> [INSTRUCTIONS FOR THE TASK]:
Give back the line containing "building: [259,200,303,246] -> none" along with every line after it, exactly, until the entries end.

------------------------------

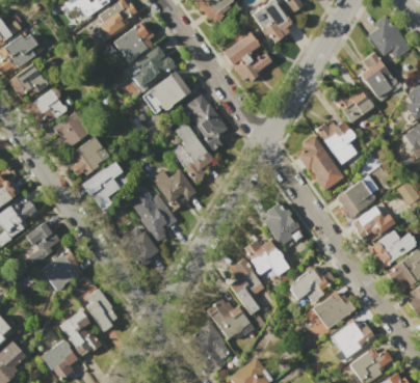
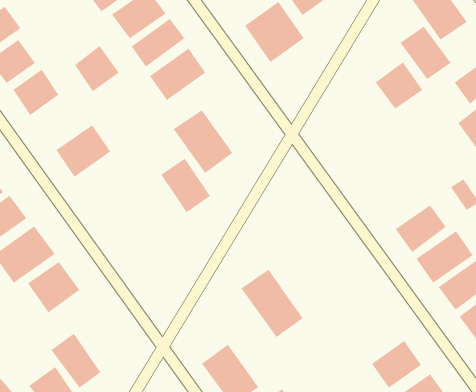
building: [183,92,232,148] -> none
building: [53,111,91,151] -> [74,45,120,92]
building: [316,113,359,158] -> none
building: [293,137,343,192] -> none
building: [83,161,130,204] -> none
building: [337,175,383,217] -> none
building: [136,193,179,238] -> none
building: [259,200,303,246] -> none
building: [122,225,161,267] -> none
building: [243,234,289,283] -> none
building: [289,262,337,306] -> none
building: [80,286,123,333] -> none
building: [313,290,355,329] -> none
building: [207,293,256,345] -> none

------------------------------

> [THE ANSWER]:
building: [259,200,303,246] -> none
building: [122,225,161,267] -> none
building: [243,234,289,283] -> none
building: [289,262,337,306] -> none
building: [80,286,123,333] -> none
building: [313,290,355,329] -> none
building: [207,293,256,345] -> none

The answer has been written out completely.